GOAL OF THE EXERCISE>
Using the listing below, print exactly everything from the line with "D1: LED (A AMP, K INV) -> none" down to the line with "U3: MCP6002 -> TLV272", both included, and nothing more.

EXTRACTED RECORDS>
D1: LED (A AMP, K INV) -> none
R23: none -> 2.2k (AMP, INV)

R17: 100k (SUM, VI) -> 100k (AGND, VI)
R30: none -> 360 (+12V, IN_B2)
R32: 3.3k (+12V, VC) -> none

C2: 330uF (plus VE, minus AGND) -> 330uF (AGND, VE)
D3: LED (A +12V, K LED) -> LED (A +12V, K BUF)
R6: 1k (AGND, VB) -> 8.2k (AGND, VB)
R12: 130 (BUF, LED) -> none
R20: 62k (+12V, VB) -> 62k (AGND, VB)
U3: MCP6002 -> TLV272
--
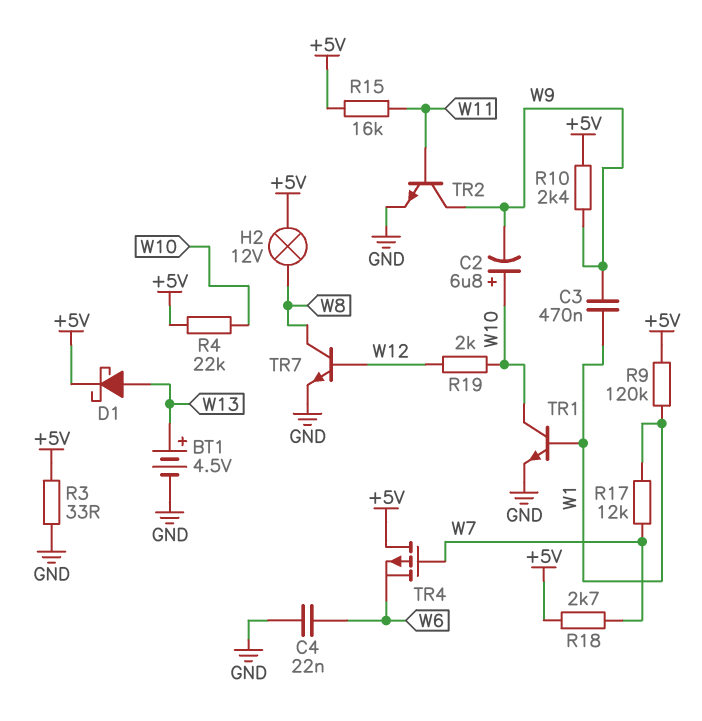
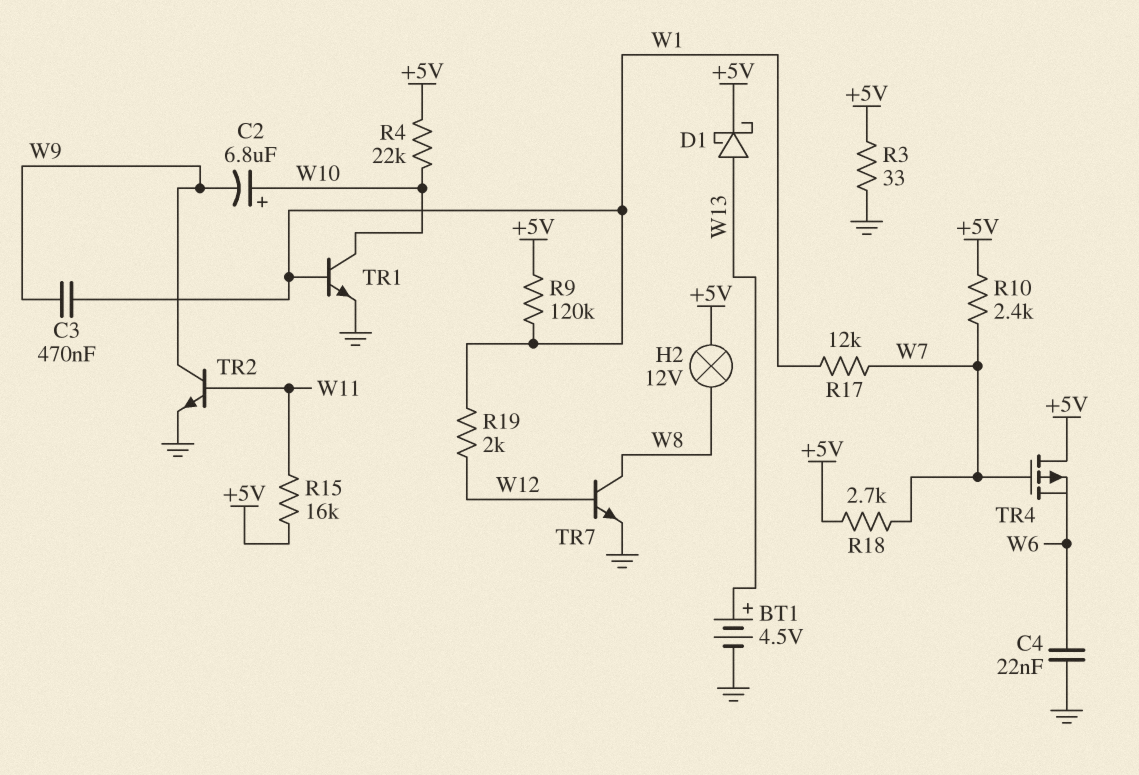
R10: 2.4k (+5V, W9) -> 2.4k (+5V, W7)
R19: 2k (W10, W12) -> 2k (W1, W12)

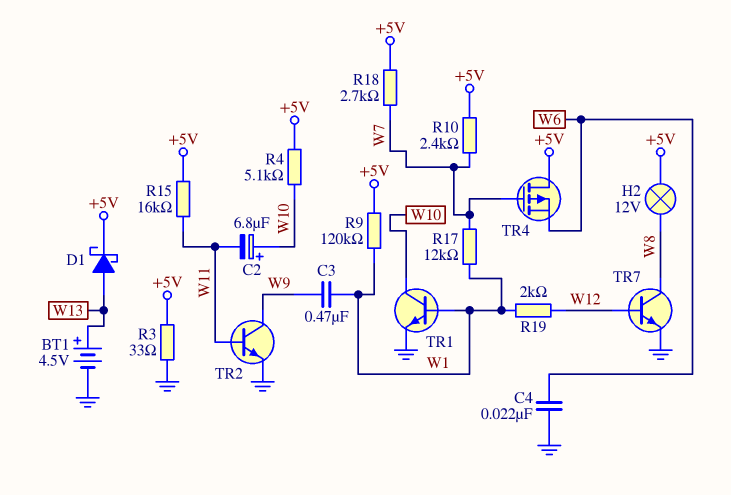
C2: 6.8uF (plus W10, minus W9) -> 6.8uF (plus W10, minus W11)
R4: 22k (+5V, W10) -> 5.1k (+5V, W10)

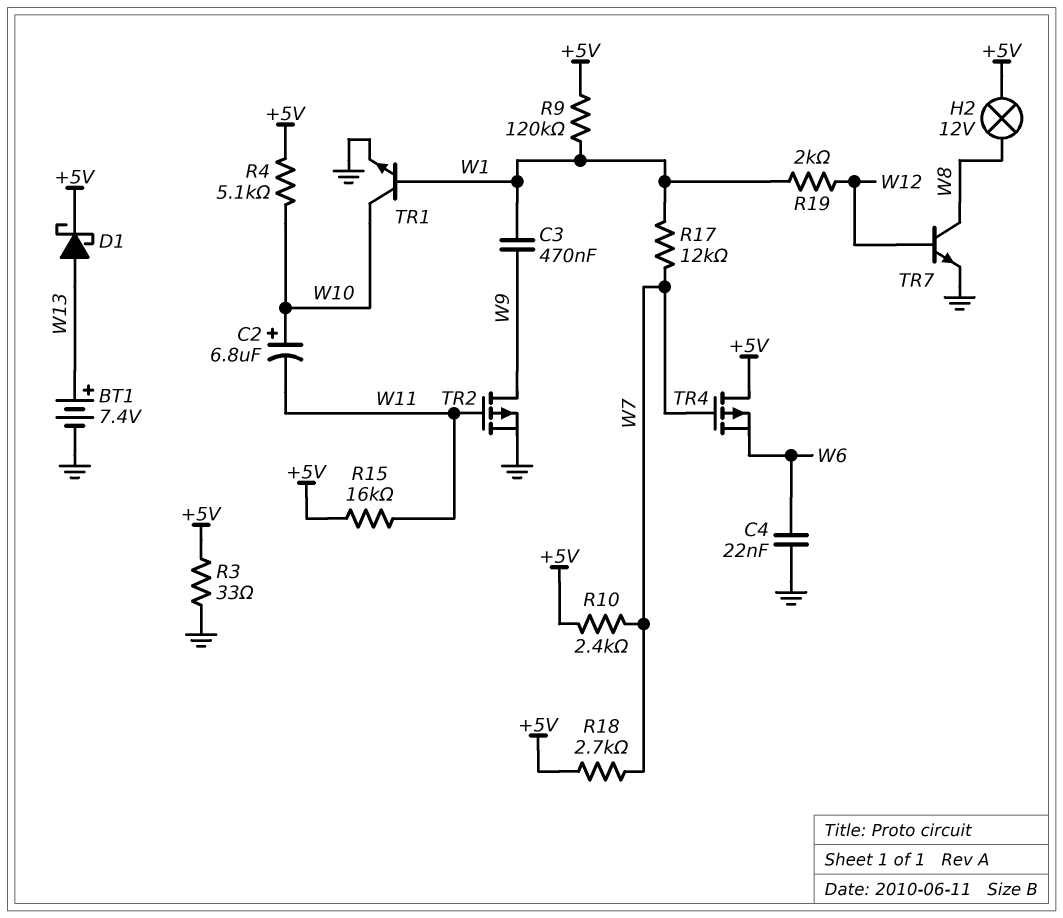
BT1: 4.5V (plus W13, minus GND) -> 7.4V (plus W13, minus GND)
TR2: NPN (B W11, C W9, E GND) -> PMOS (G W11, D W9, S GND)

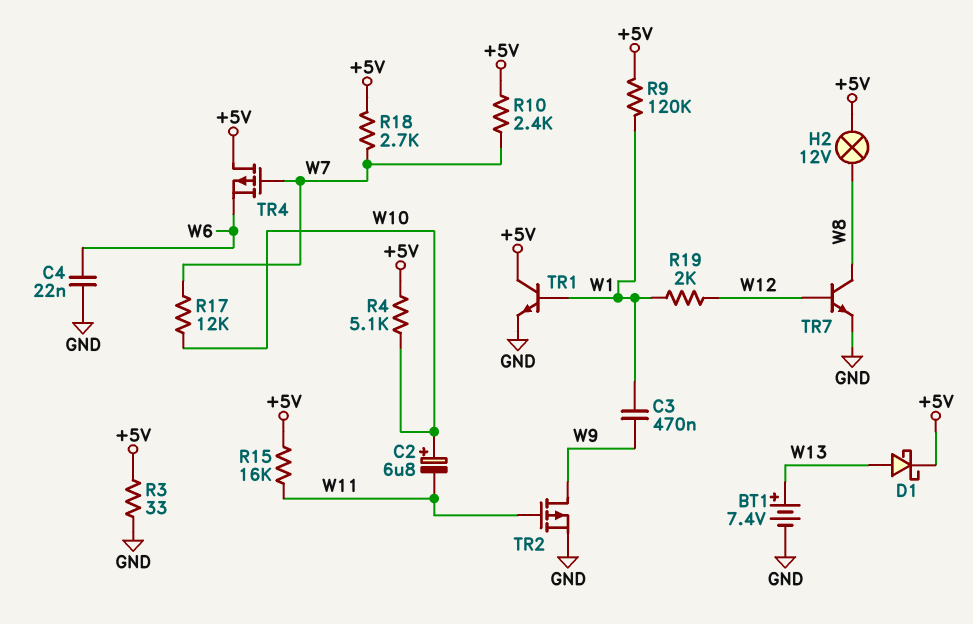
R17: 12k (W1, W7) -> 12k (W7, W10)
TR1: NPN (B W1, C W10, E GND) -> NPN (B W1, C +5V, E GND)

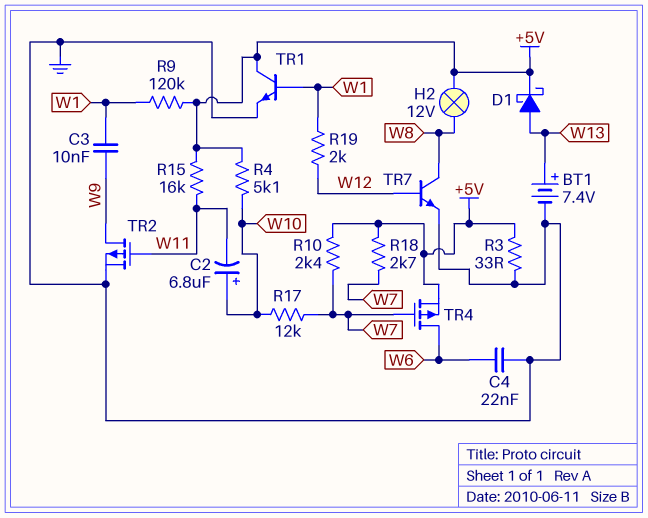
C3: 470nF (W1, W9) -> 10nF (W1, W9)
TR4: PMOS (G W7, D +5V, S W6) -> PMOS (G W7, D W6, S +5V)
* * *
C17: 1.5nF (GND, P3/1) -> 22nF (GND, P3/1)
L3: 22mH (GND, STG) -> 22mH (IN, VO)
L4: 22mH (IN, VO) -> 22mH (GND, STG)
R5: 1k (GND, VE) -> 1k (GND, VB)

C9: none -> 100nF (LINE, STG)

SOLUTION TO THE EXERCISE>
D1: LED (A AMP, K INV) -> none
R23: none -> 2.2k (AMP, INV)

R17: 100k (SUM, VI) -> 100k (AGND, VI)
R30: none -> 360 (+12V, IN_B2)
R32: 3.3k (+12V, VC) -> none

C2: 330uF (plus VE, minus AGND) -> 330uF (AGND, VE)
D3: LED (A +12V, K LED) -> LED (A +12V, K BUF)
R6: 1k (AGND, VB) -> 8.2k (AGND, VB)
R12: 130 (BUF, LED) -> none
R20: 62k (+12V, VB) -> 62k (AGND, VB)
U3: MCP6002 -> TLV272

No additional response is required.